EXCERPTED DATA Block Start

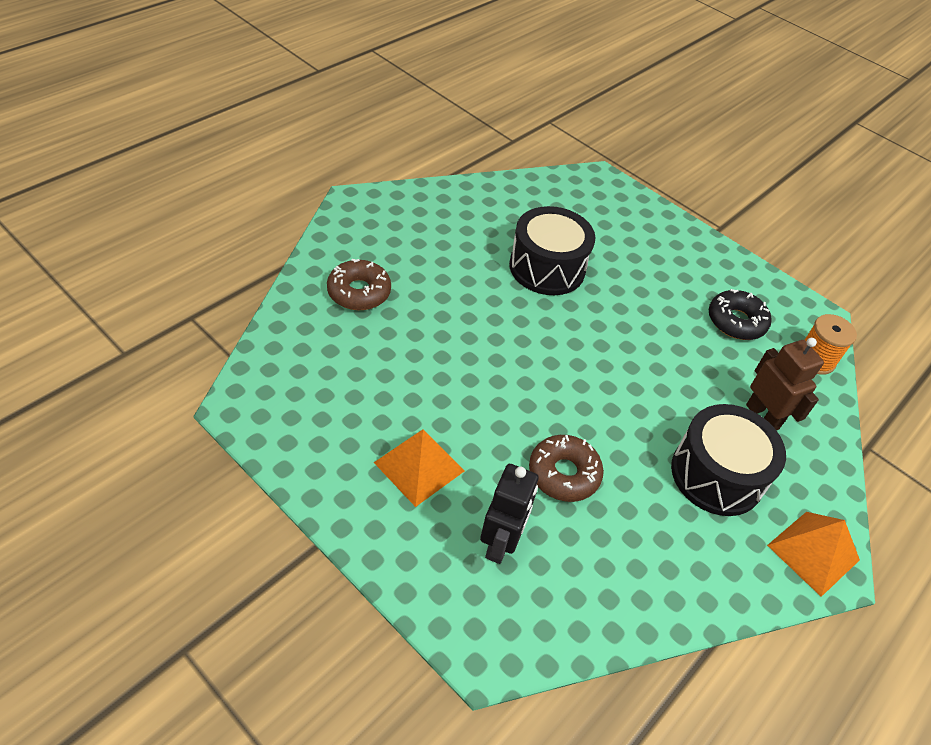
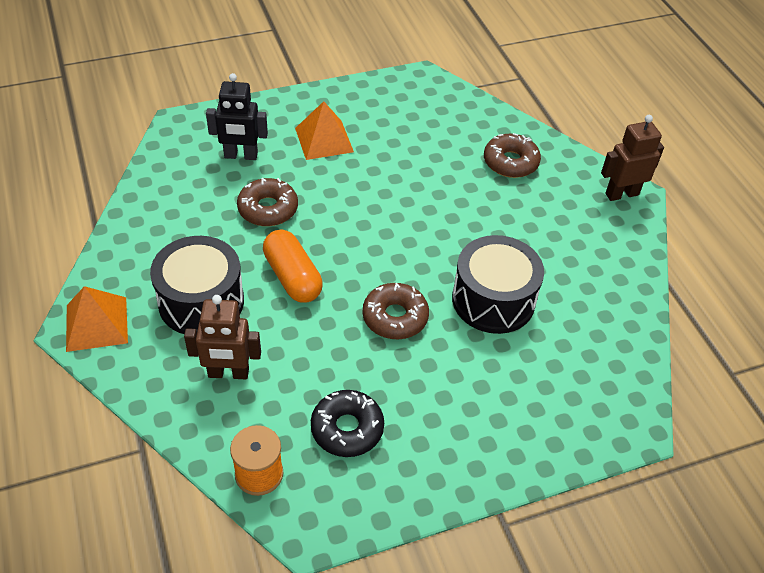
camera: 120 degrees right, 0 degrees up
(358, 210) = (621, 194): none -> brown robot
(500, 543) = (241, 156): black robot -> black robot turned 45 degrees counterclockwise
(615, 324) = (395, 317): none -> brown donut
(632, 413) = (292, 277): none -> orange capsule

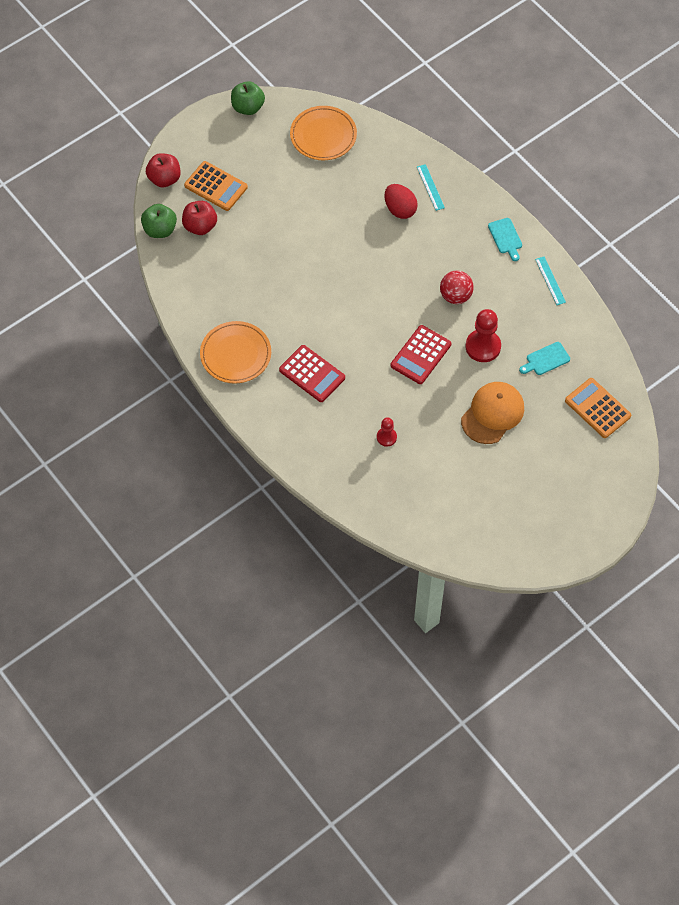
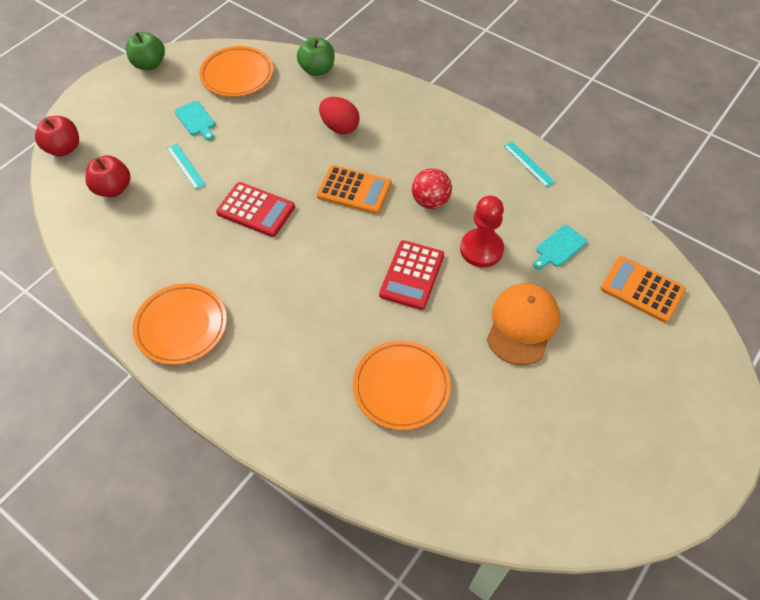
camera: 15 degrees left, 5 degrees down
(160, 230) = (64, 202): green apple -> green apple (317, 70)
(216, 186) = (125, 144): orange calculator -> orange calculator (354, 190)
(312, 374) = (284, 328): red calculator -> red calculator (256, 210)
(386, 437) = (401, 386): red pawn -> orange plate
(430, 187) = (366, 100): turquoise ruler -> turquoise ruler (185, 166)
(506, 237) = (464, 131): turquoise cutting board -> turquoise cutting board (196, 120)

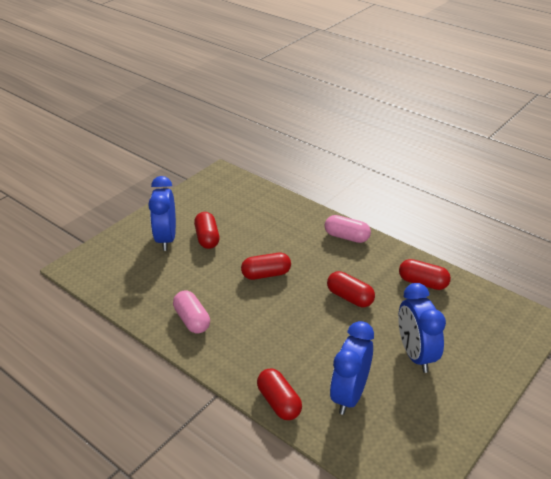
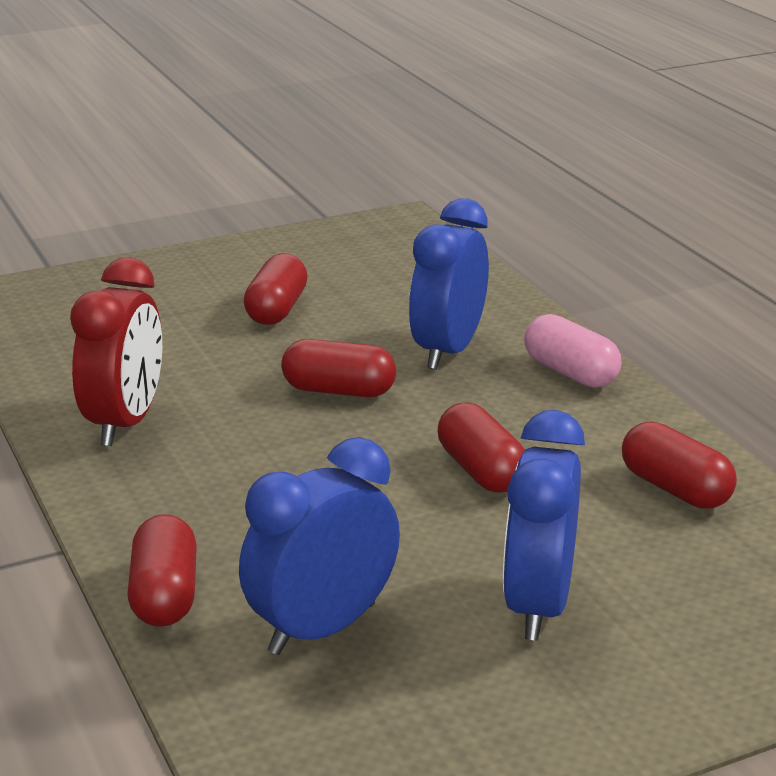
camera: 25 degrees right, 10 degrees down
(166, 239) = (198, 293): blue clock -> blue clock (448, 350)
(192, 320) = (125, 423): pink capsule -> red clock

EXCERPTED DATA Block End

* _PROBLEM REQUIREMENTS_
Pictures stay out of this copy; write out the entries above exactly.

* _RESULT OF THIS EXERCISE_
camera: 120 degrees right, 0 degrees up
(358, 210) = (621, 194): none -> brown robot
(500, 543) = (241, 156): black robot -> black robot turned 45 degrees counterclockwise
(615, 324) = (395, 317): none -> brown donut
(632, 413) = (292, 277): none -> orange capsule

camera: 15 degrees left, 5 degrees down
(160, 230) = (64, 202): green apple -> green apple (317, 70)
(216, 186) = (125, 144): orange calculator -> orange calculator (354, 190)
(312, 374) = (284, 328): red calculator -> red calculator (256, 210)
(386, 437) = (401, 386): red pawn -> orange plate
(430, 187) = (366, 100): turquoise ruler -> turquoise ruler (185, 166)
(506, 237) = (464, 131): turquoise cutting board -> turquoise cutting board (196, 120)

camera: 25 degrees right, 10 degrees down
(166, 239) = (198, 293): blue clock -> blue clock (448, 350)
(192, 320) = (125, 423): pink capsule -> red clock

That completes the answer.